● Dataset:
━━━━━━━━━━━━━━━━

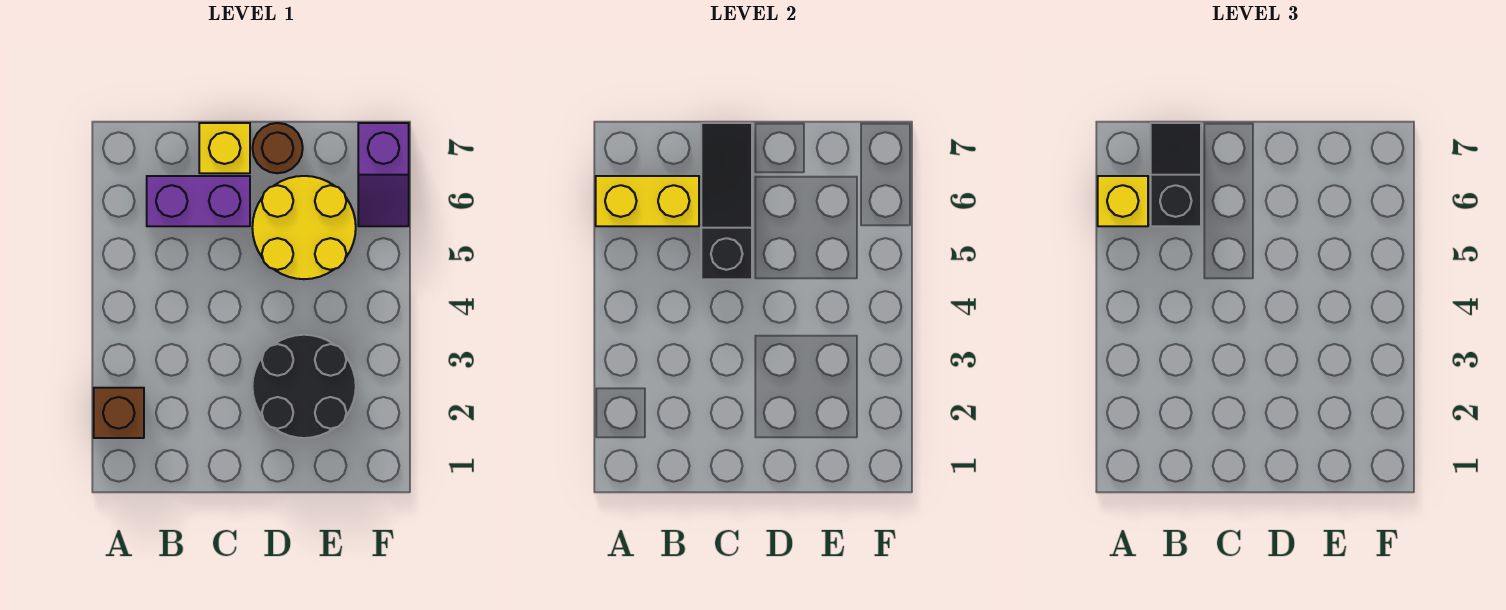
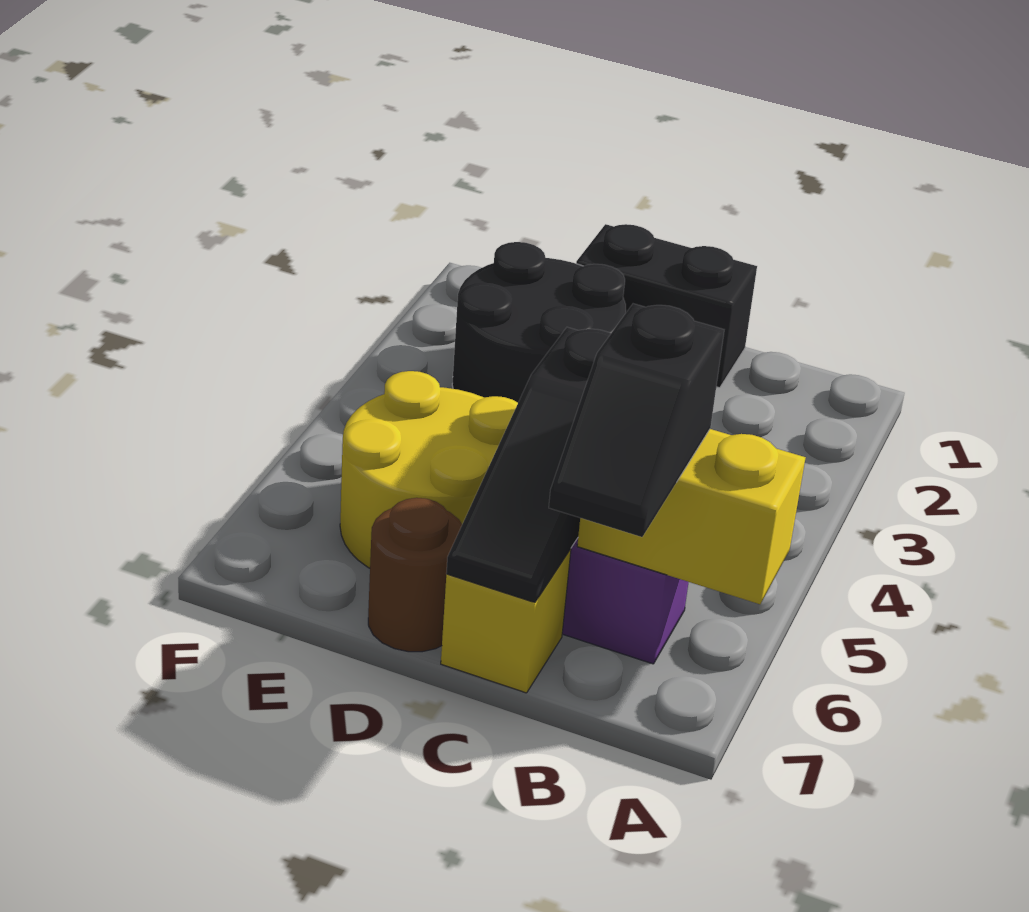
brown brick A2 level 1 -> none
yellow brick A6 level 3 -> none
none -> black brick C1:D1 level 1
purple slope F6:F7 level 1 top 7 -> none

━━━━━━━━━━━━━━━━

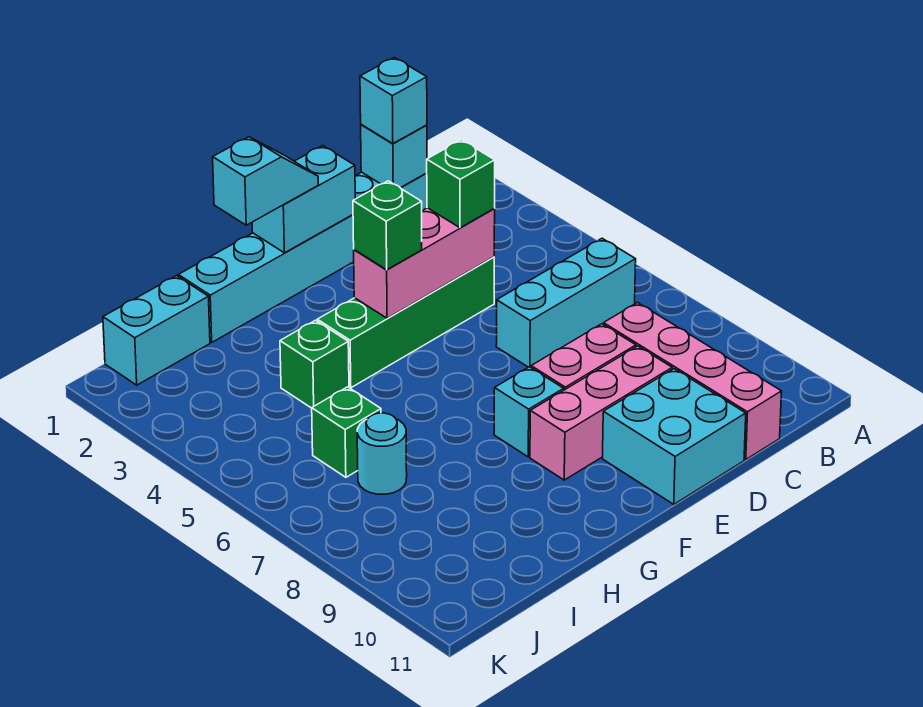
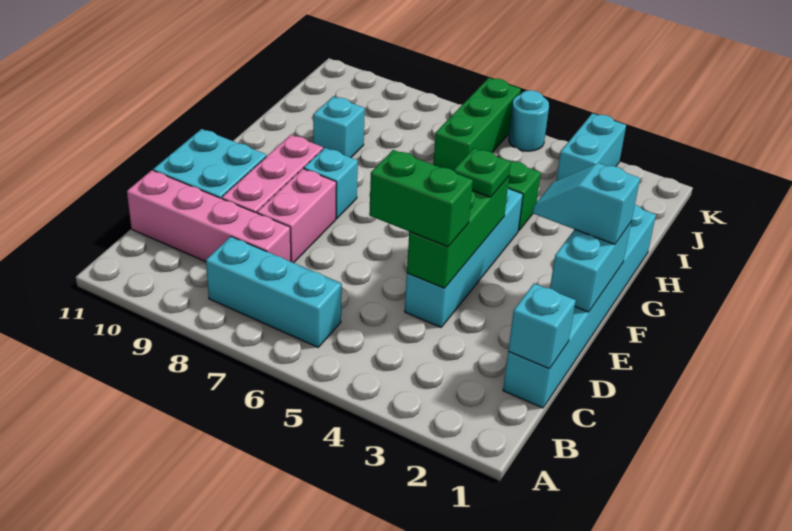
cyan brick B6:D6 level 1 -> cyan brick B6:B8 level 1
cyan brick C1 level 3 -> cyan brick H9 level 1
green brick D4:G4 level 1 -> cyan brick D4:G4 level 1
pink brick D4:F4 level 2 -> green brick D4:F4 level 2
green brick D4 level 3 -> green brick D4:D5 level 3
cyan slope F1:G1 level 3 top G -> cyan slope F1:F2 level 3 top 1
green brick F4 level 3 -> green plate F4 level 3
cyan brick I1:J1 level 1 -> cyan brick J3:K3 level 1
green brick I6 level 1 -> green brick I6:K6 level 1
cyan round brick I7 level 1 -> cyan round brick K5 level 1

━━━━━━━━━━━━━━━━

For the material above, reproduce exactly the lines from the line with "cyan brick B6:D6" to the line with "green brick I6 level", inclusive, and exclude all others.

● Exercise solution:
cyan brick B6:D6 level 1 -> cyan brick B6:B8 level 1
cyan brick C1 level 3 -> cyan brick H9 level 1
green brick D4:G4 level 1 -> cyan brick D4:G4 level 1
pink brick D4:F4 level 2 -> green brick D4:F4 level 2
green brick D4 level 3 -> green brick D4:D5 level 3
cyan slope F1:G1 level 3 top G -> cyan slope F1:F2 level 3 top 1
green brick F4 level 3 -> green plate F4 level 3
cyan brick I1:J1 level 1 -> cyan brick J3:K3 level 1
green brick I6 level 1 -> green brick I6:K6 level 1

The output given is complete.